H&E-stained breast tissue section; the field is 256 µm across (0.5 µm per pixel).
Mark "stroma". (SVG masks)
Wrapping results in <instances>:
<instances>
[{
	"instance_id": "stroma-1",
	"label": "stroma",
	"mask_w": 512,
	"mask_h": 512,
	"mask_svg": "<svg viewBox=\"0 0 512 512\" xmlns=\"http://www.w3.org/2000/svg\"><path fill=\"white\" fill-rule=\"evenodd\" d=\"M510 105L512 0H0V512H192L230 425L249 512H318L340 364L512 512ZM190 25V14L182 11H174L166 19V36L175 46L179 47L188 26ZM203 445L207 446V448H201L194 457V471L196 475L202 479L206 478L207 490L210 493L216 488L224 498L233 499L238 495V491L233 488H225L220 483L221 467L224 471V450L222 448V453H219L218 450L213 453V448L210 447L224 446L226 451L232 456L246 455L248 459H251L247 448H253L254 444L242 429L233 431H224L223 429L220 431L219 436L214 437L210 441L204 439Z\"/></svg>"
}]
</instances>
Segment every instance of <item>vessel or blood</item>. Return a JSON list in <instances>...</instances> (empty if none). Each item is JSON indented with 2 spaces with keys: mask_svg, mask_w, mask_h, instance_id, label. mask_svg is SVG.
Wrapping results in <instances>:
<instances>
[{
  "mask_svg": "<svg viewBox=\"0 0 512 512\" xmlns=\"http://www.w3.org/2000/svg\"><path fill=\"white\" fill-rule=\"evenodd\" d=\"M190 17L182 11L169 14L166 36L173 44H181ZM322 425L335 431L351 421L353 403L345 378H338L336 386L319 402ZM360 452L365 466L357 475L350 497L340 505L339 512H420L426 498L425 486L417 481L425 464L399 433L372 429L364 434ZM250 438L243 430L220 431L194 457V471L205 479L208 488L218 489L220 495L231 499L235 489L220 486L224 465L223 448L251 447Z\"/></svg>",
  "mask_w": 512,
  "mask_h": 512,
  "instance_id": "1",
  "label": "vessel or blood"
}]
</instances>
::::
-- REQUIREMENT --
Copy all the records above precisely.

-- EXERCISE RESULT --
H&E-stained breast tissue section; the field is 256 µm across (0.5 µm per pixel).
Mark "stroma". (SVG masks)
Wrapping results in <instances>:
<instances>
[{
	"instance_id": "stroma-1",
	"label": "stroma",
	"mask_w": 512,
	"mask_h": 512,
	"mask_svg": "<svg viewBox=\"0 0 512 512\" xmlns=\"http://www.w3.org/2000/svg\"><path fill=\"white\" fill-rule=\"evenodd\" d=\"M510 105L512 0H0V512H192L230 425L249 512H318L340 364L512 512ZM190 25V14L182 11H174L166 19V36L175 46L179 47L188 26ZM203 445L207 446V448H201L194 457V471L196 475L202 479L206 478L207 490L210 493L216 488L224 498L233 499L238 495V491L233 488H225L220 483L221 467L224 471V450L222 448V453H219L218 450L213 453V448L210 447L224 446L226 451L232 456L246 455L248 459H251L247 448H253L254 444L242 429L233 431H224L223 429L220 431L219 436L214 437L210 441L204 439Z\"/></svg>"
}]
</instances>
Segment every instance of <item>vessel or blood</item>. Return a JSON list in <instances>...</instances> (empty if none). Each item is JSON indented with 2 spaces with keys: mask_svg, mask_w, mask_h, instance_id, label. mask_svg is SVG.
Wrapping results in <instances>:
<instances>
[{
  "mask_svg": "<svg viewBox=\"0 0 512 512\" xmlns=\"http://www.w3.org/2000/svg\"><path fill=\"white\" fill-rule=\"evenodd\" d=\"M190 17L182 11L169 14L166 36L173 44H181ZM322 425L335 431L351 421L353 403L345 378H338L336 386L319 402ZM360 452L365 466L357 475L350 497L340 505L339 512H420L426 498L425 486L417 481L425 464L399 433L372 429L364 434ZM250 438L243 430L220 431L194 457V471L205 479L208 488L218 489L220 495L231 499L235 489L220 486L224 465L223 448L251 447Z\"/></svg>",
  "mask_w": 512,
  "mask_h": 512,
  "instance_id": "1",
  "label": "vessel or blood"
}]
</instances>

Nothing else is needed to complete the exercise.